**Exercise requirements:** Copy each line of the material in which the word "TRIG" appears.

**Material shown:**

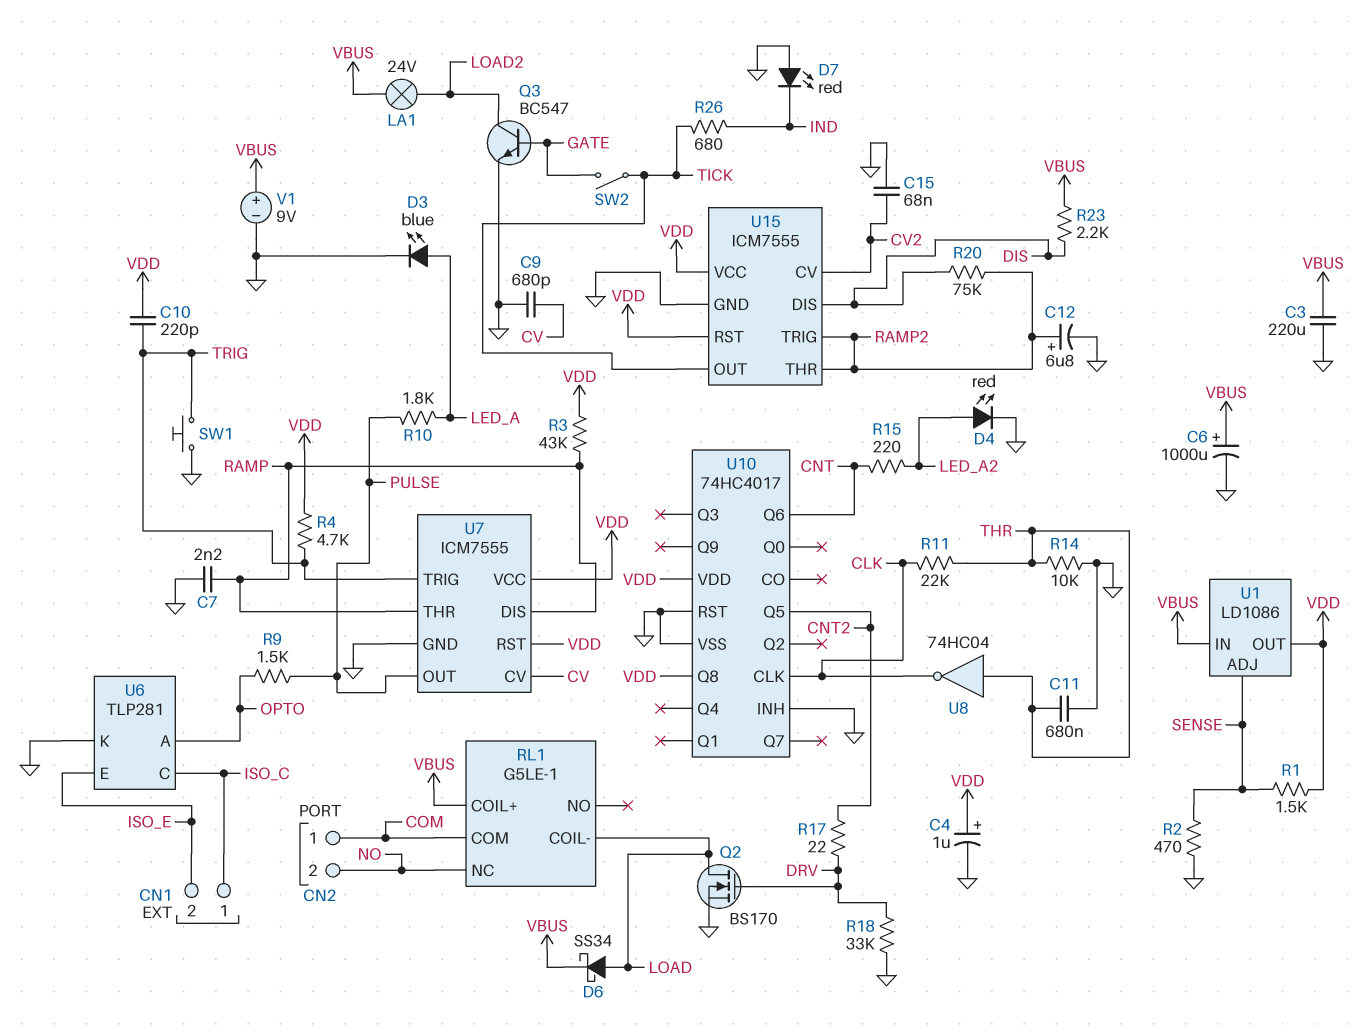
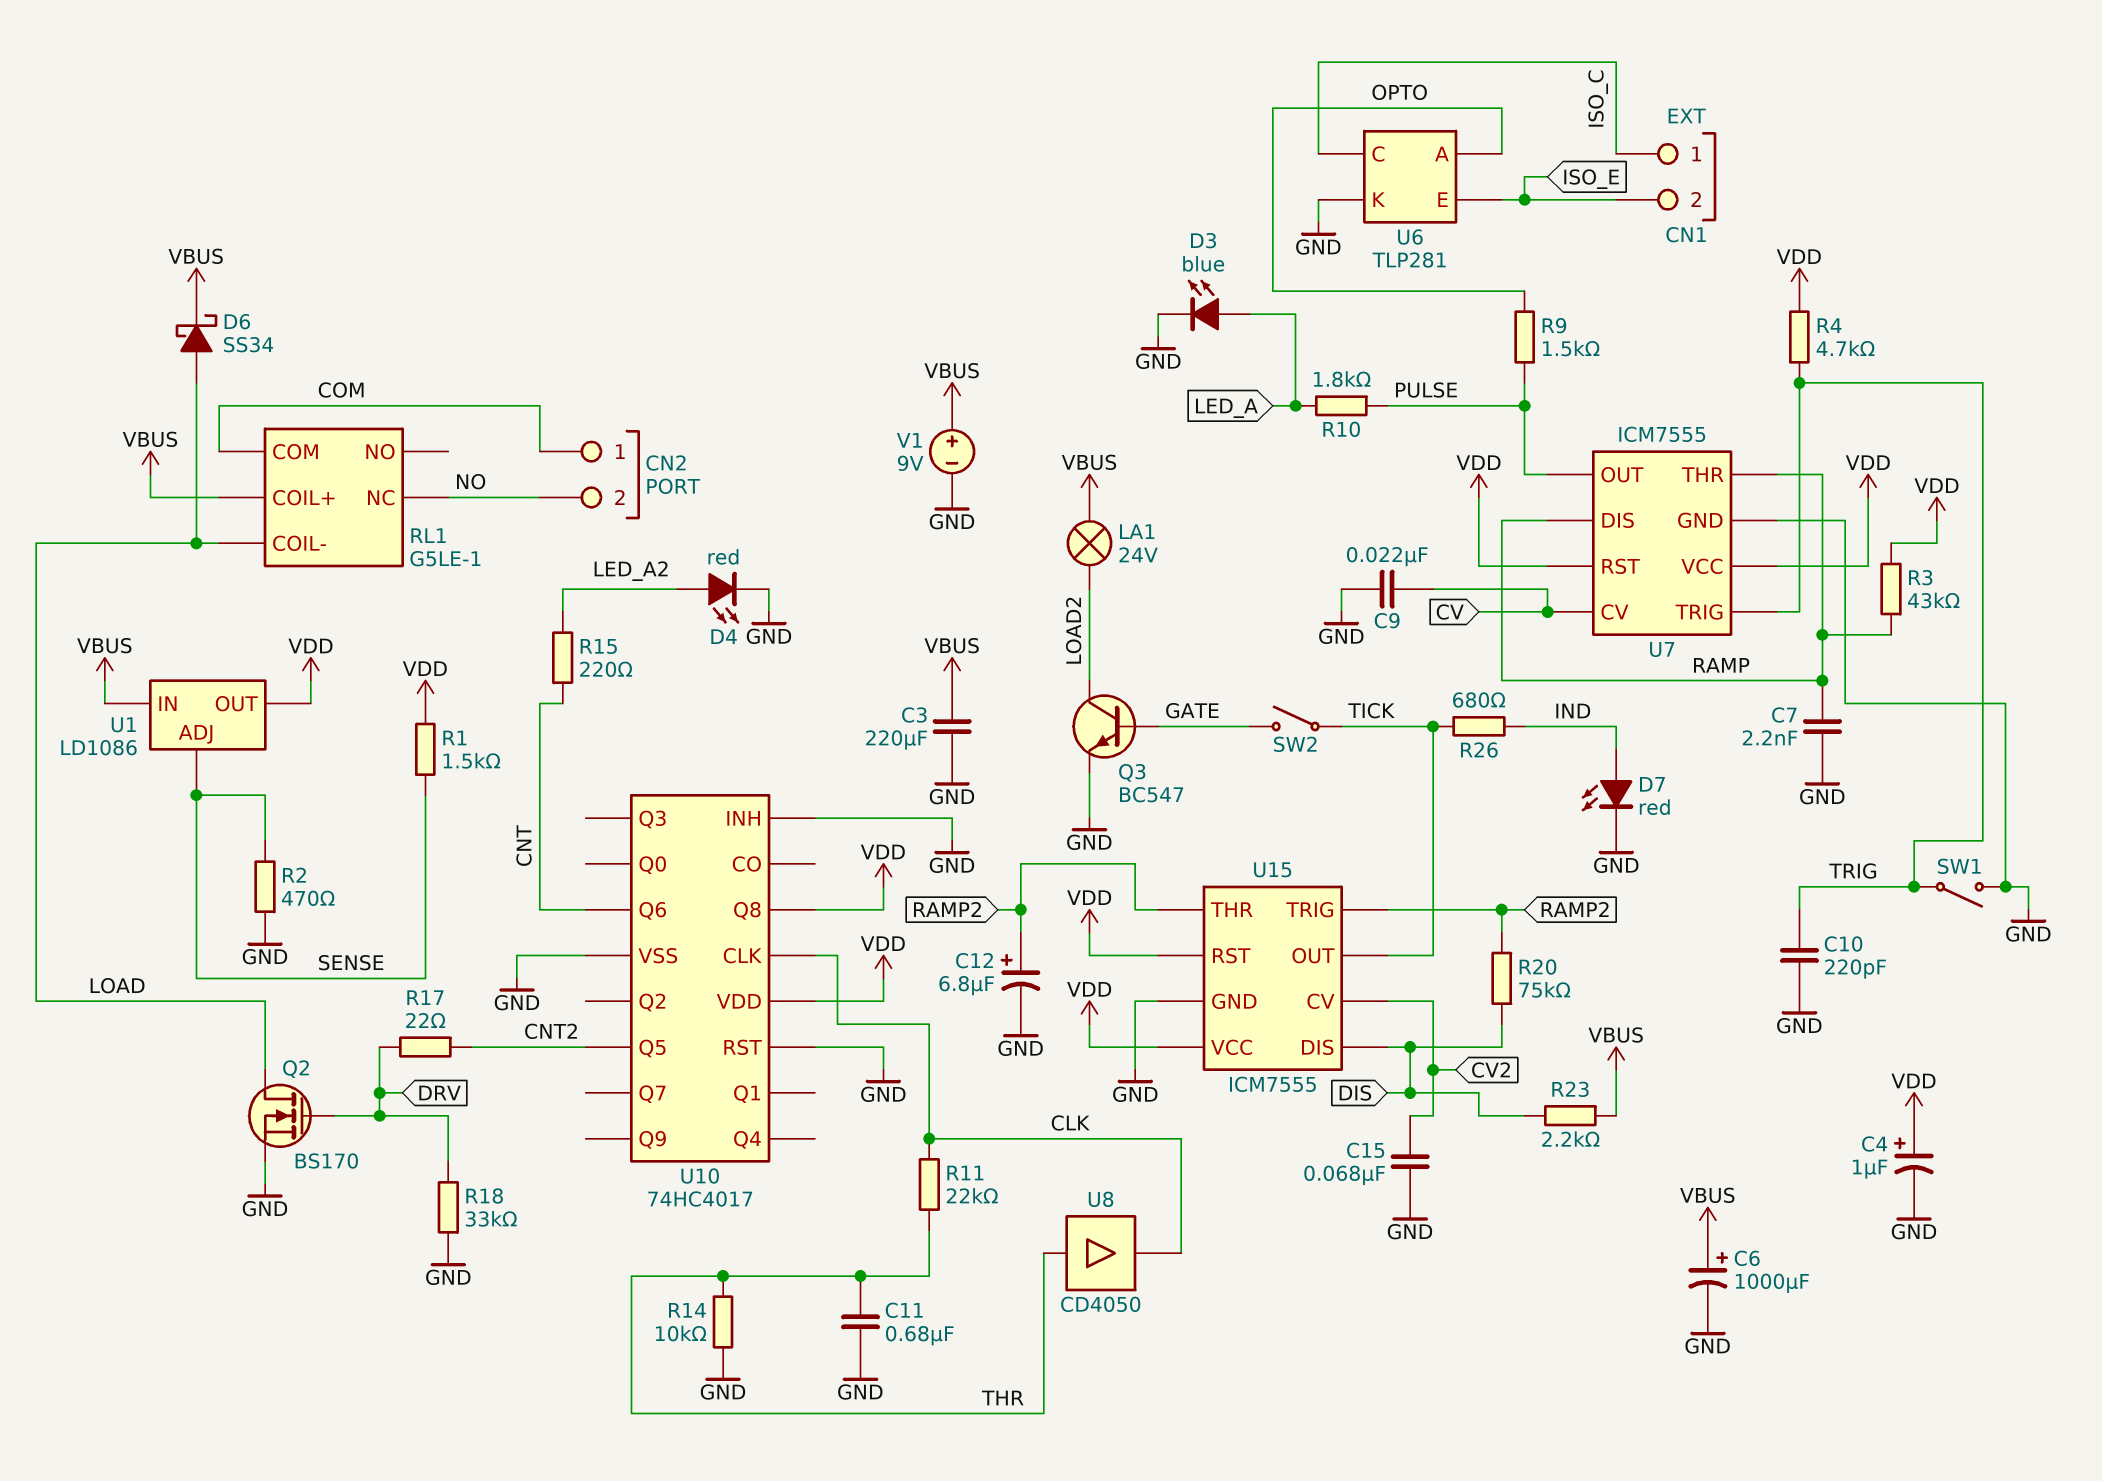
C9: 680pF (CV, GND) -> 22nF (CV, GND)
C10: 220pF (TRIG, VDD) -> 220pF (GND, TRIG)
D7: LED red (A GND, K IND) -> LED red (A IND, K GND)
SW1: button (GND, TRIG) -> switch (GND, TRIG)
U8: NOT 74HC04 (in THR, out CLK) -> buffer CD4050 (in THR, out CLK)

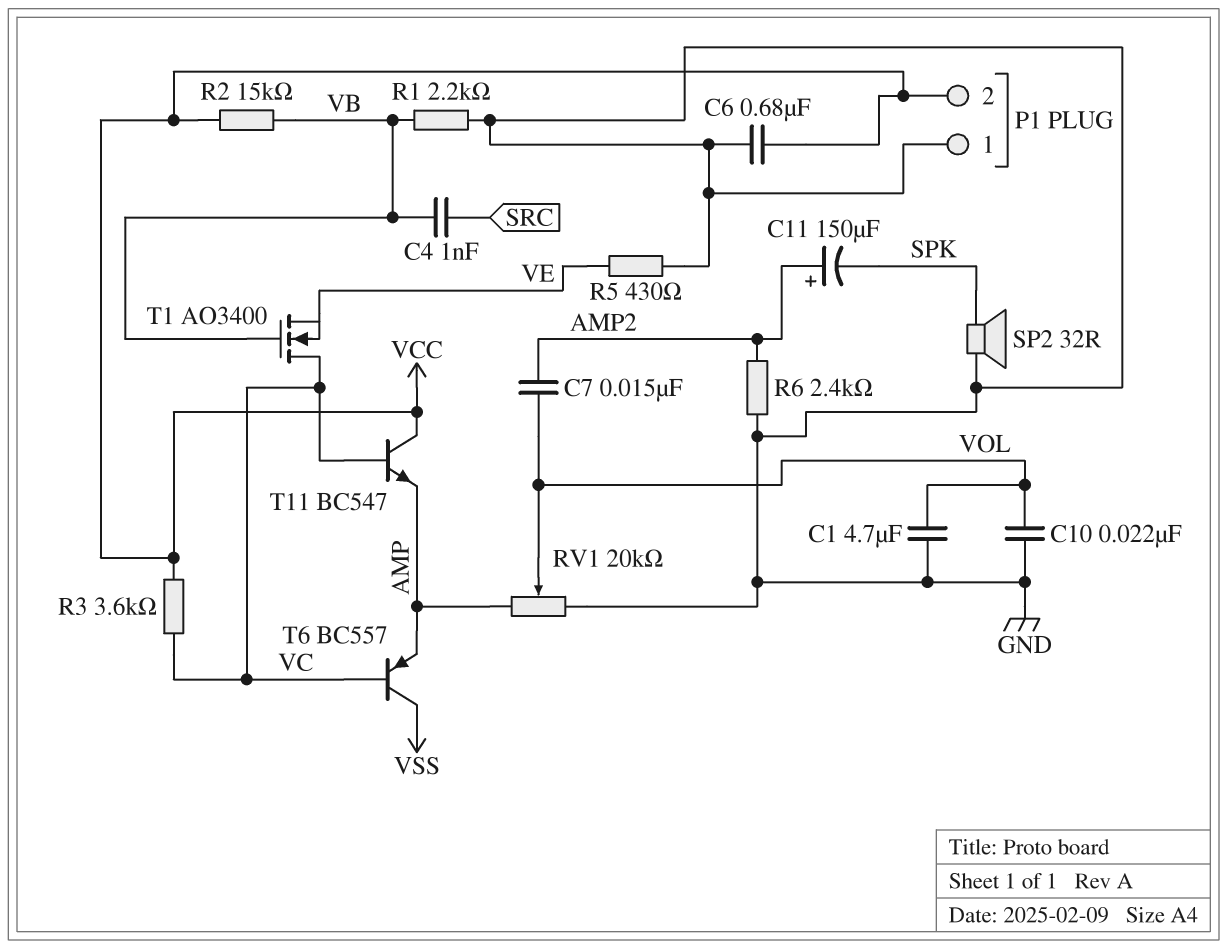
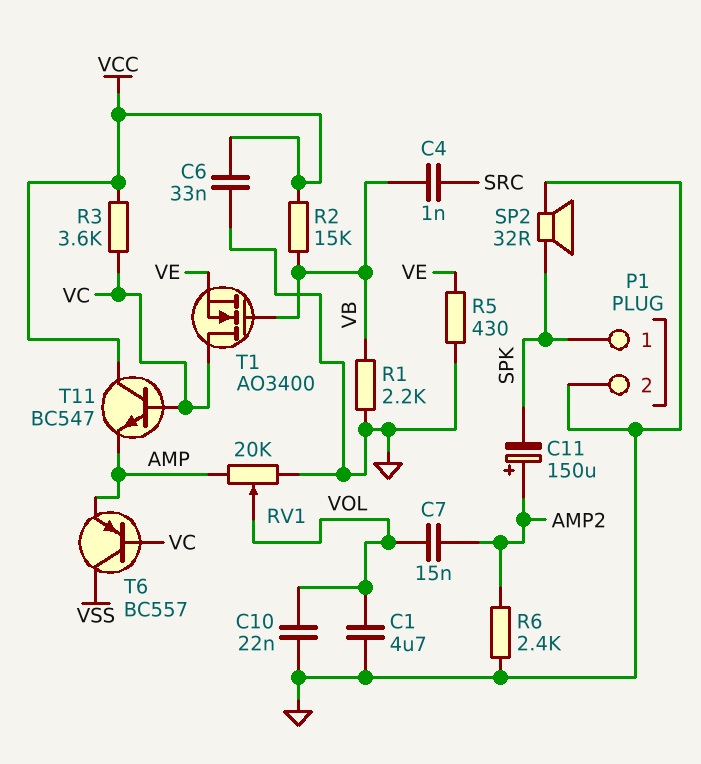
C6: 680nF (GND, VCC) -> 33nF (GND, VCC)
P1 pin 1: GND -> SPK
P1 pin 2: VCC -> GND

**Written solution:**
C10: 220pF (TRIG, VDD) -> 220pF (GND, TRIG)
SW1: button (GND, TRIG) -> switch (GND, TRIG)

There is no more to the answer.